* Provided entries *
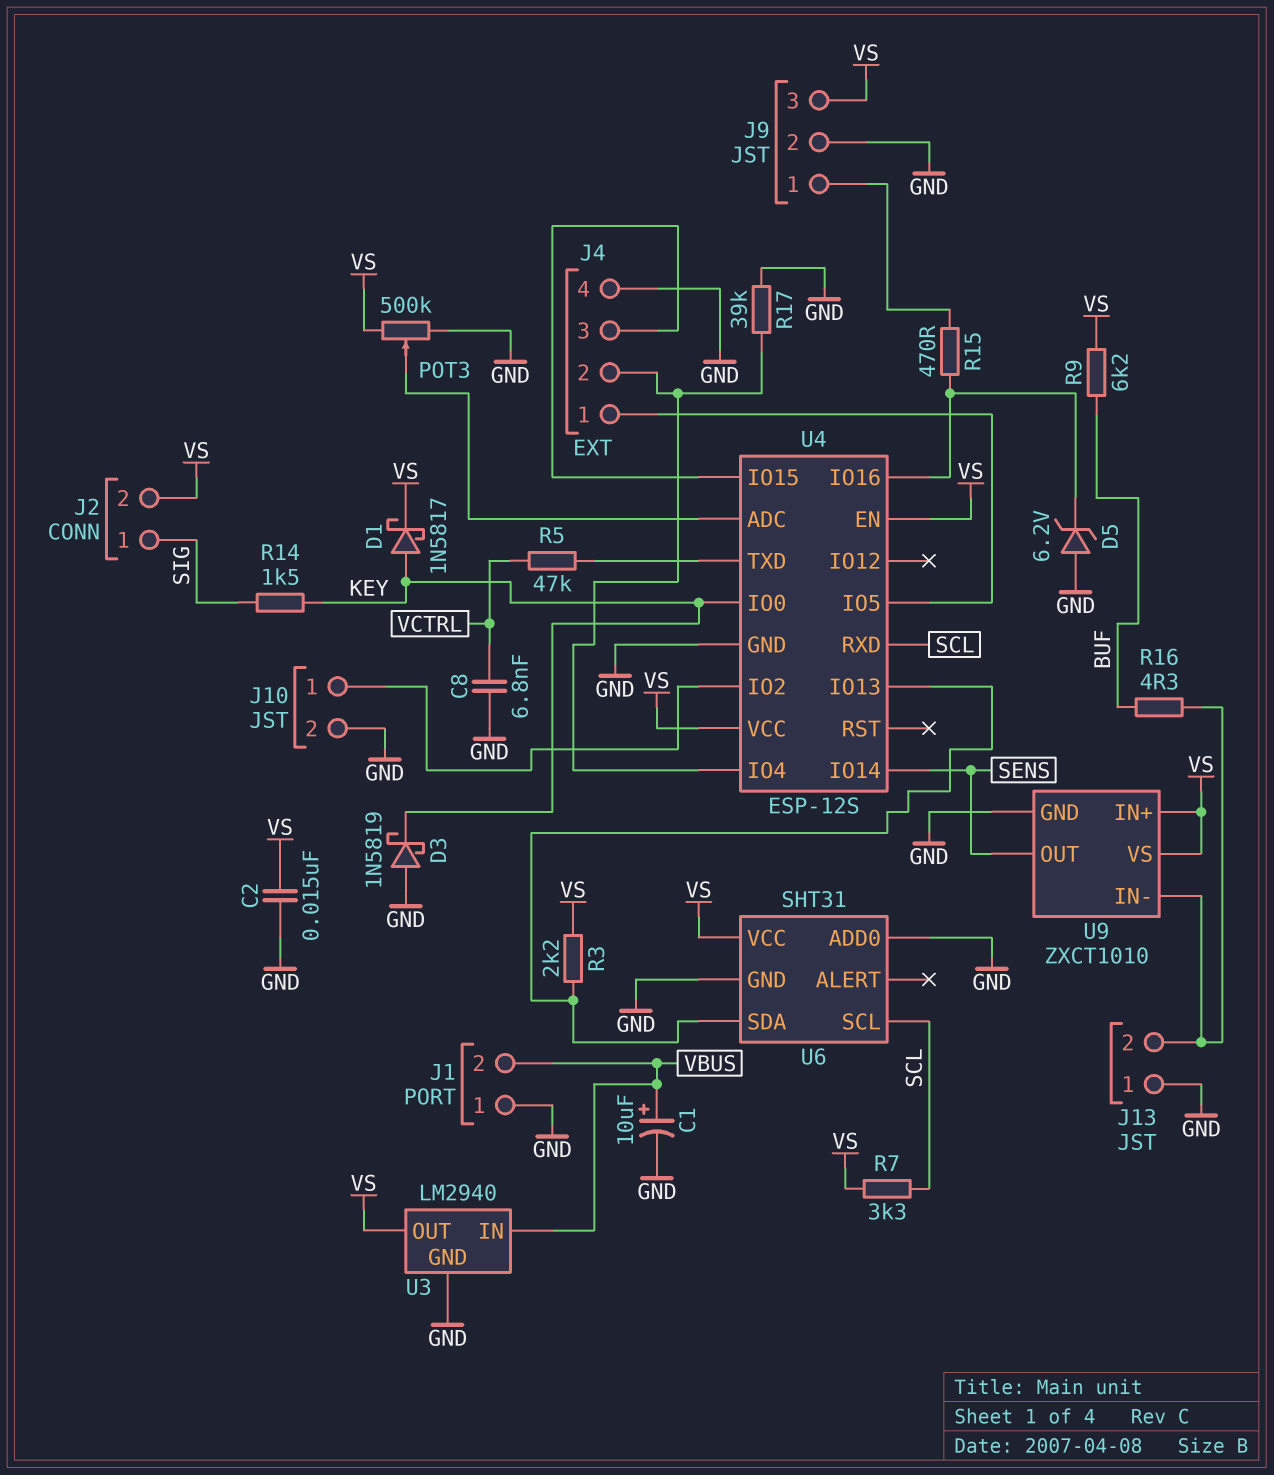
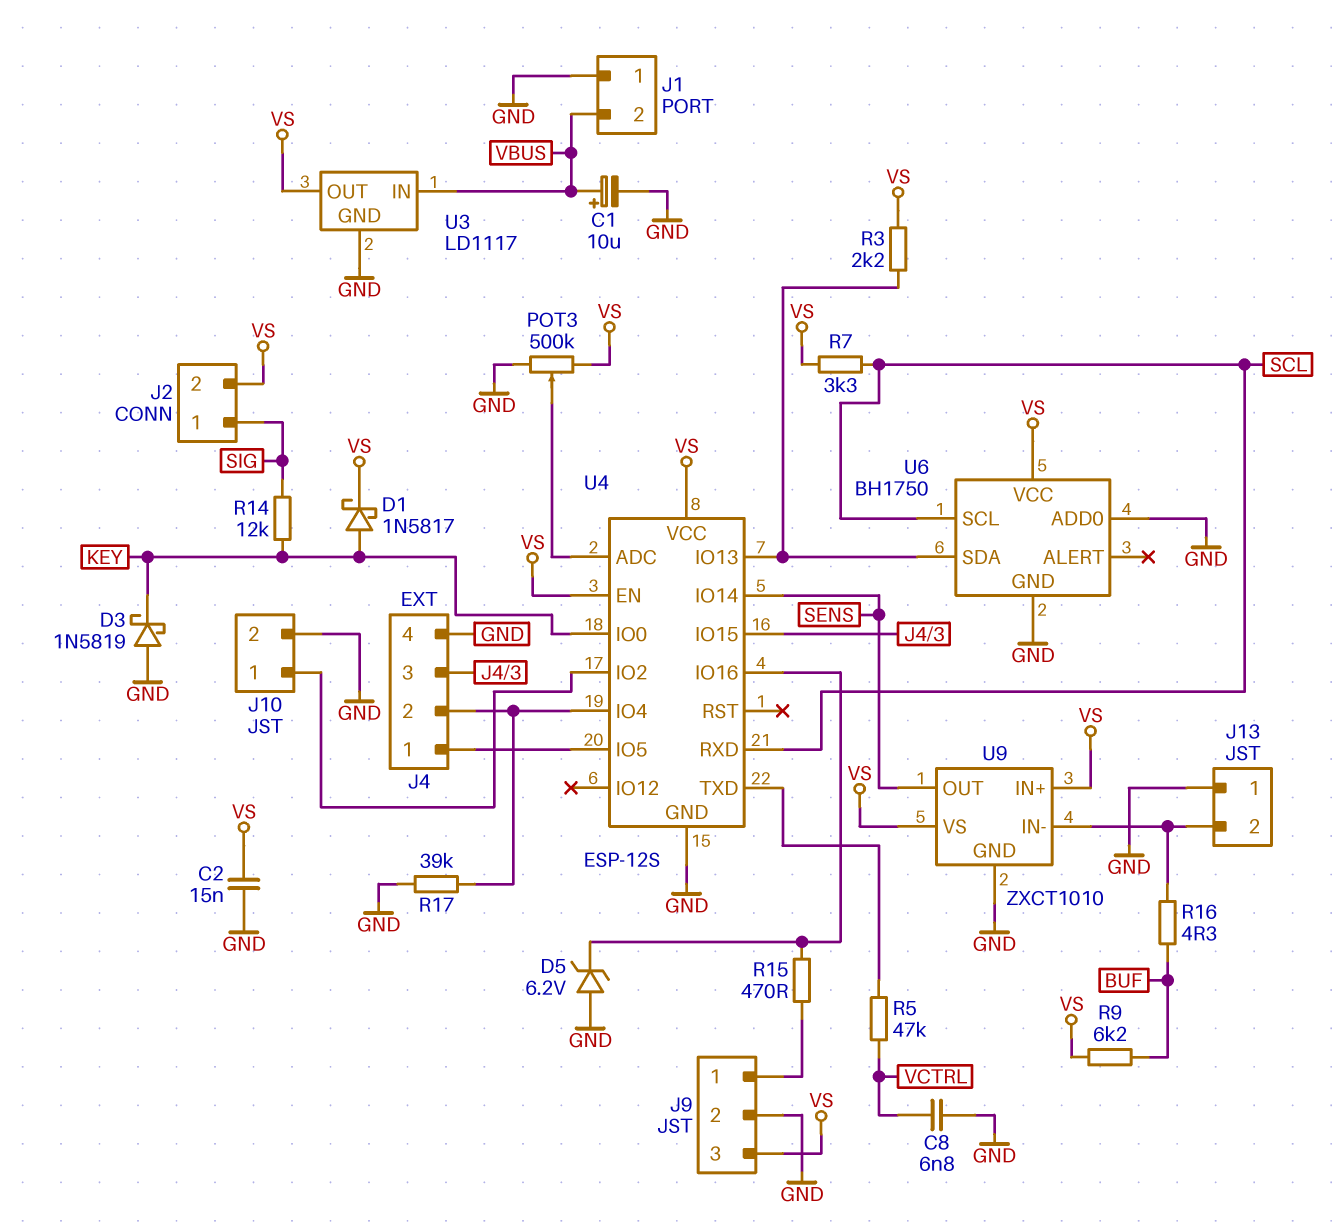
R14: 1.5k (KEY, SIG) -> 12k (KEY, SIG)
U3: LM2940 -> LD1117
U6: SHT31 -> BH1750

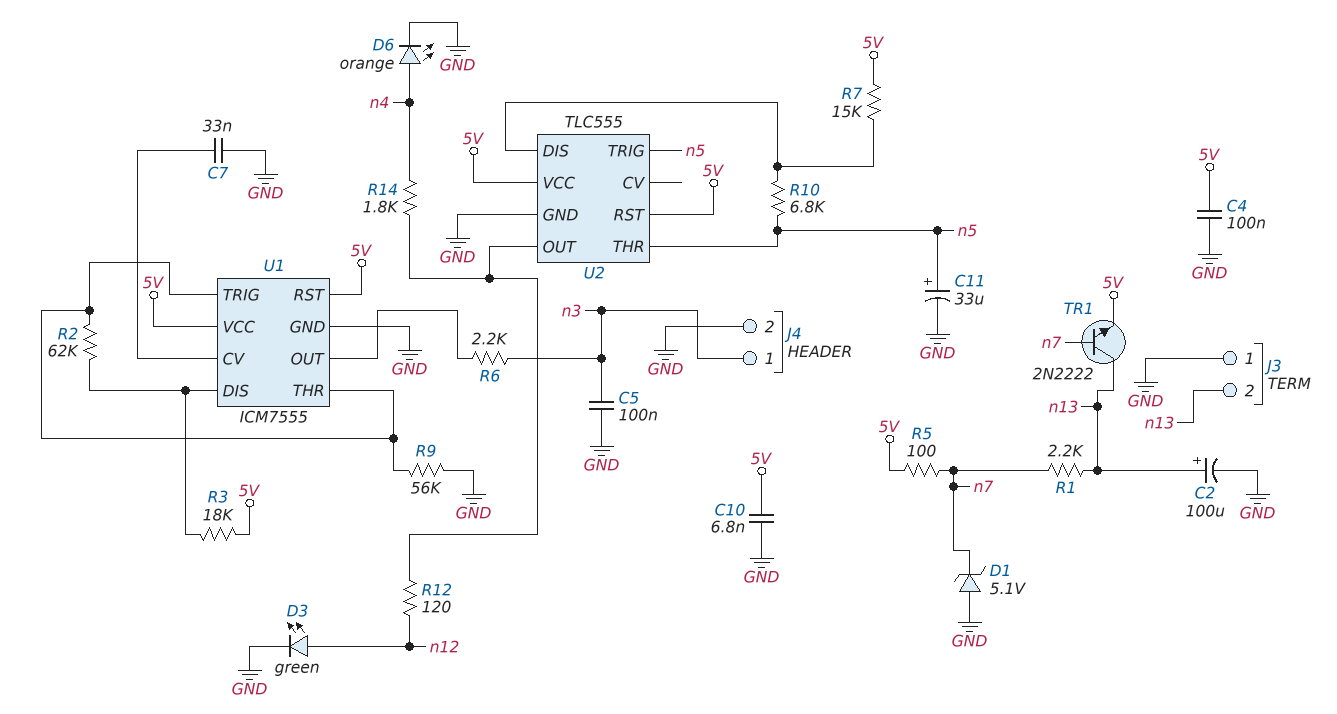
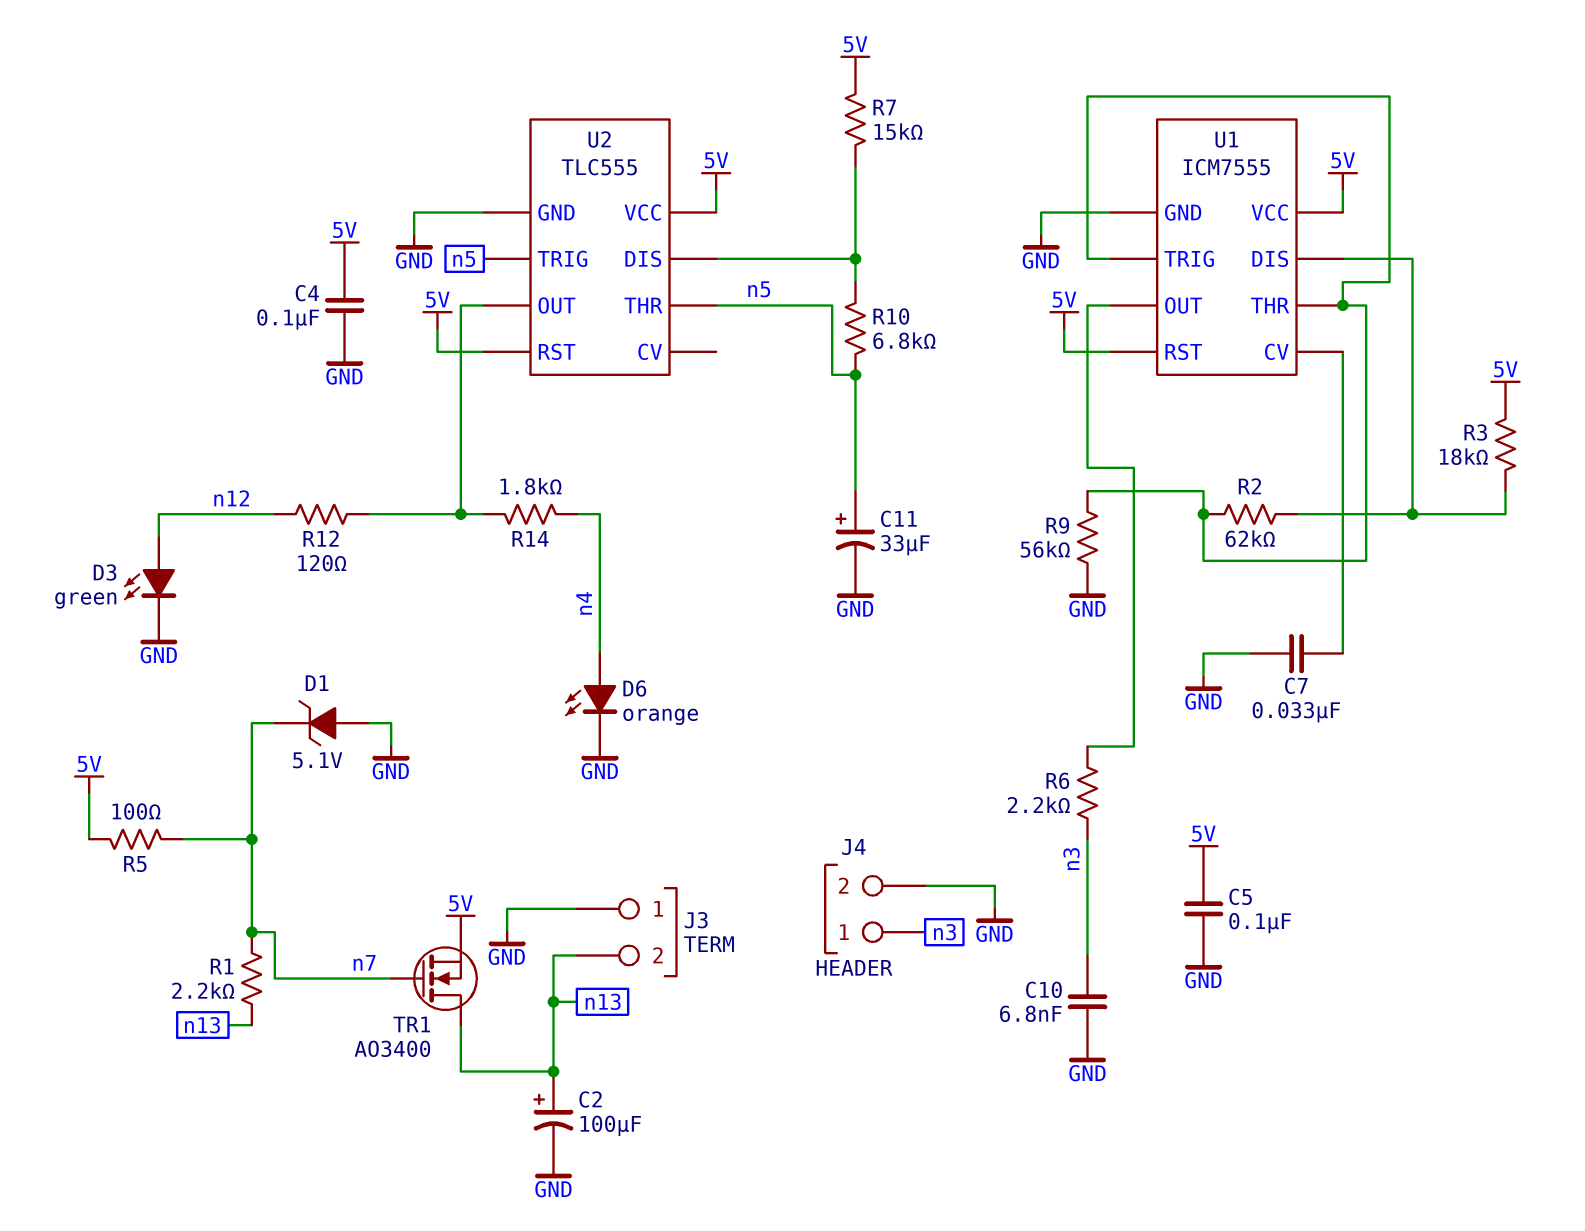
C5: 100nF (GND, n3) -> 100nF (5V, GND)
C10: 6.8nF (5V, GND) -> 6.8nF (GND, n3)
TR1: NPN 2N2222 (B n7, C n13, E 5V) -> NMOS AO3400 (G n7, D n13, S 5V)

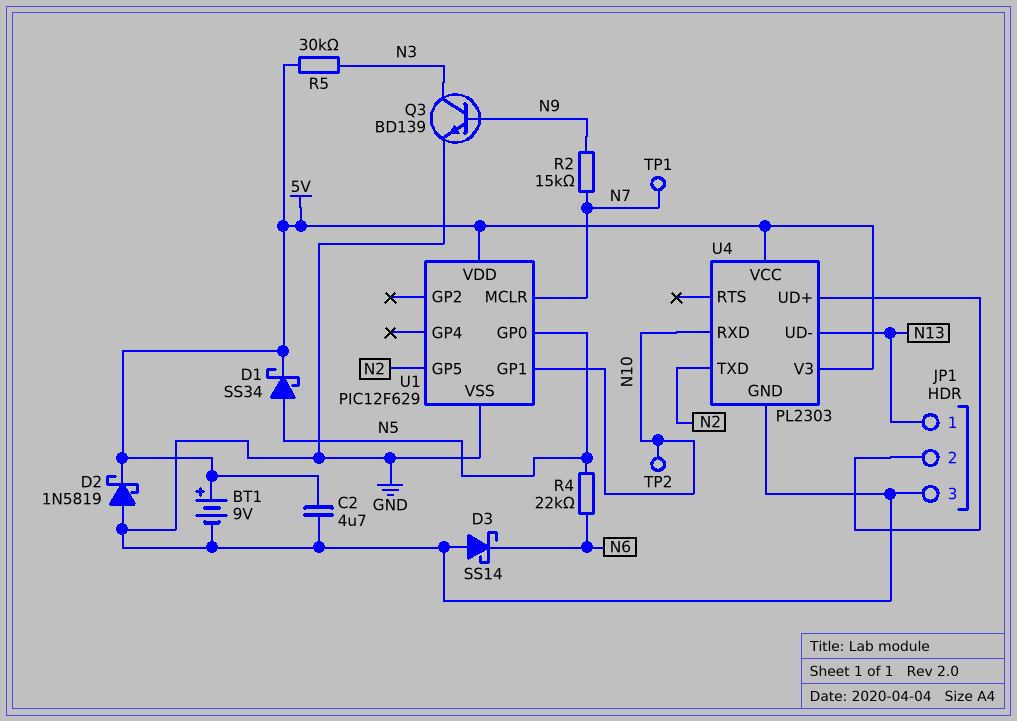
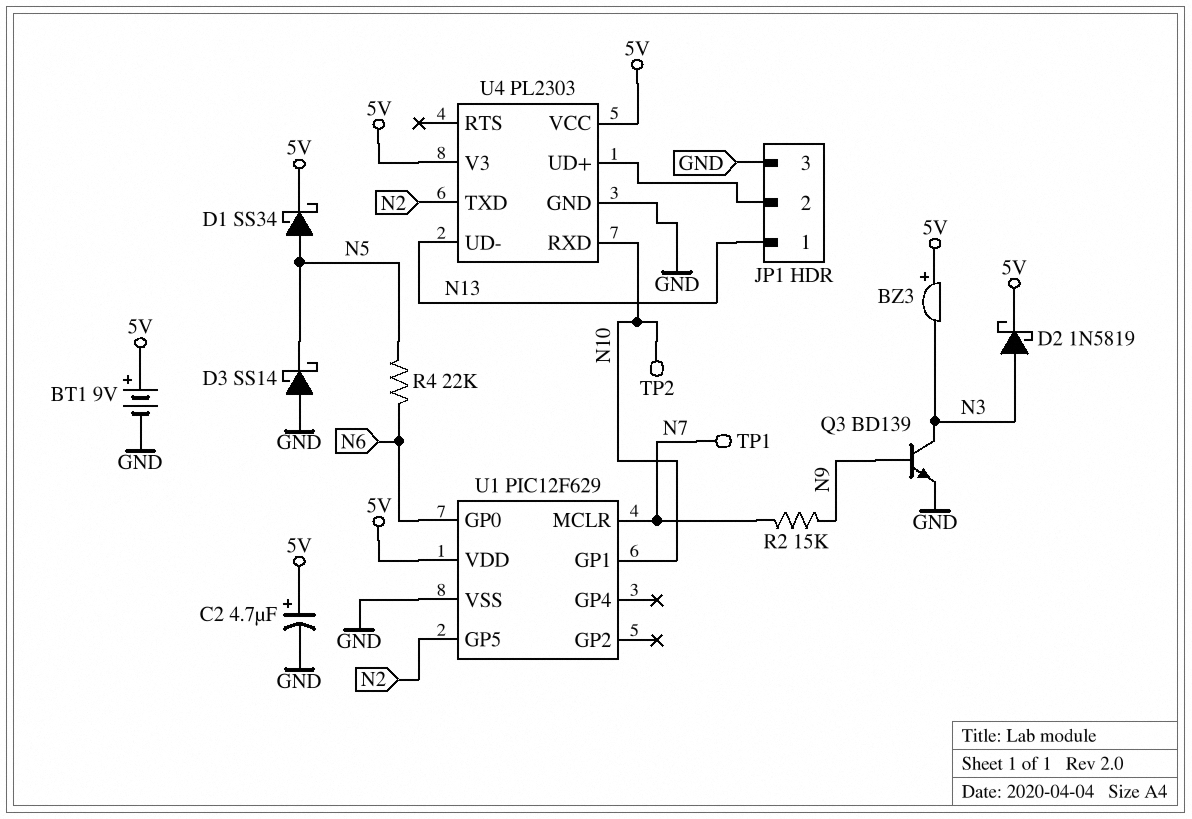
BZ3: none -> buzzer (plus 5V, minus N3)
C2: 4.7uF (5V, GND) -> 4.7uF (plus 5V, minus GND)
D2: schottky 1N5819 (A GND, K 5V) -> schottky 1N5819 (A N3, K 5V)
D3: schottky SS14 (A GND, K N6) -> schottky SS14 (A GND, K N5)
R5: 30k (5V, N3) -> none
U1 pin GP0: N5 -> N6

* What you have to do *
Reproduce verbatim only the lines from the one holding "D2: schottky 1N5819" through the end of the records.

* Answer space *
D2: schottky 1N5819 (A GND, K 5V) -> schottky 1N5819 (A N3, K 5V)
D3: schottky SS14 (A GND, K N6) -> schottky SS14 (A GND, K N5)
R5: 30k (5V, N3) -> none
U1 pin GP0: N5 -> N6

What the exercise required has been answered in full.